Content starts
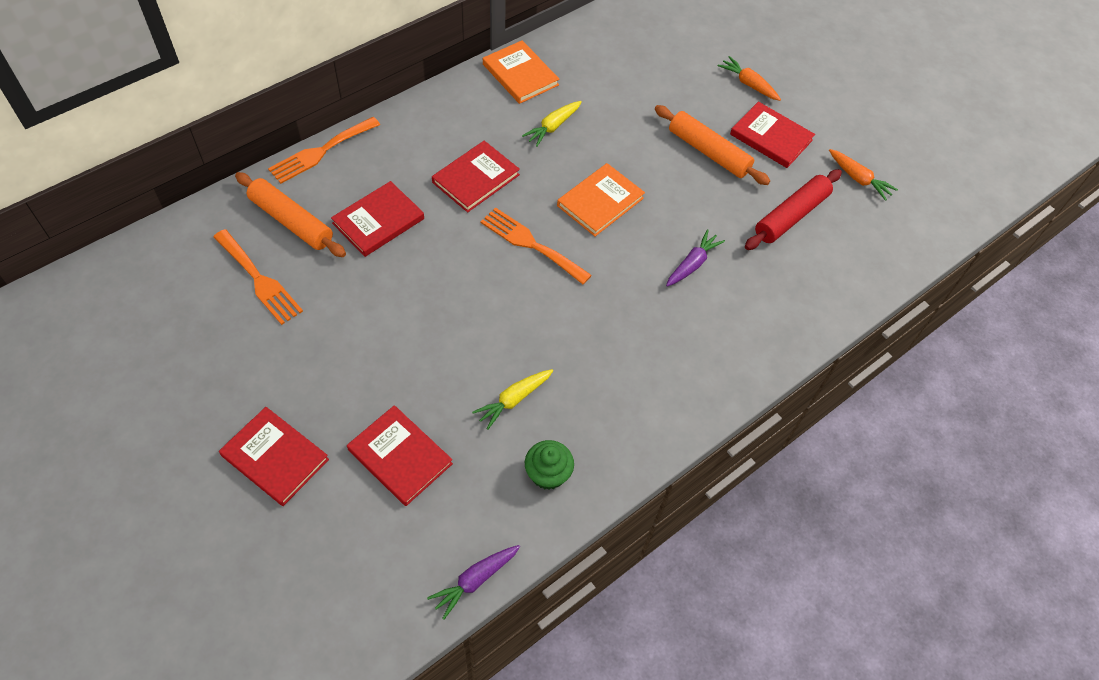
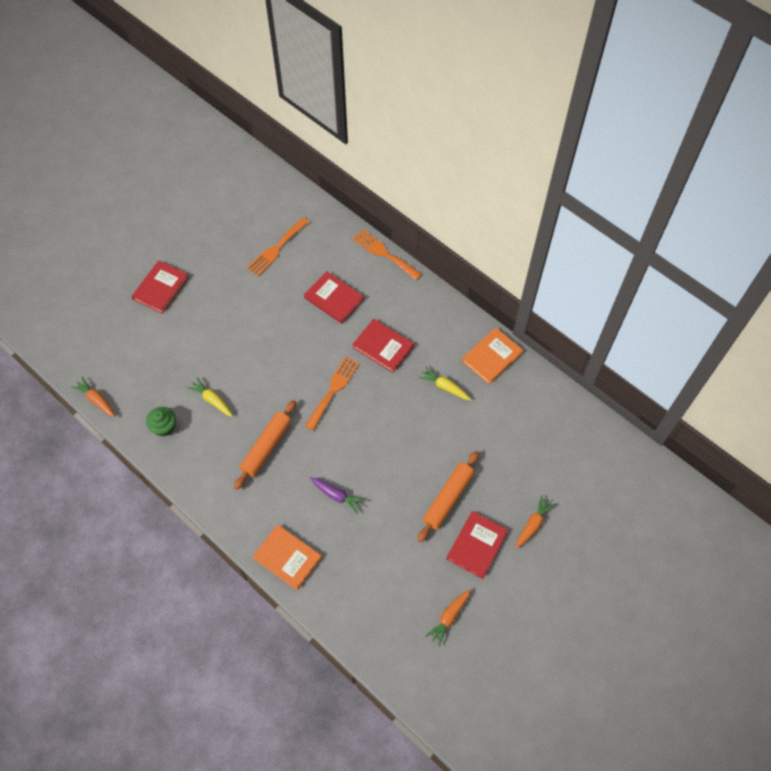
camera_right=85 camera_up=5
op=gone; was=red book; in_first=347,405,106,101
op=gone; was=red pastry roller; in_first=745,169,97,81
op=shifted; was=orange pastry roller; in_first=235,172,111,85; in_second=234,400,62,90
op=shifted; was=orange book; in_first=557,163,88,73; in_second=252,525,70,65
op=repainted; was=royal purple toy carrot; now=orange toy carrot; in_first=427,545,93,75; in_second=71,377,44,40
Content ends
▶ [PROBLEM]: Set down the material exactly, every line of it, except for the pictures.

▶ [OUTPUT BELOW]:
camera_right=85 camera_up=5
op=gone; was=red book; in_first=347,405,106,101
op=gone; was=red pastry roller; in_first=745,169,97,81
op=shifted; was=orange pastry roller; in_first=235,172,111,85; in_second=234,400,62,90
op=shifted; was=orange book; in_first=557,163,88,73; in_second=252,525,70,65
op=repainted; was=royal purple toy carrot; now=orange toy carrot; in_first=427,545,93,75; in_second=71,377,44,40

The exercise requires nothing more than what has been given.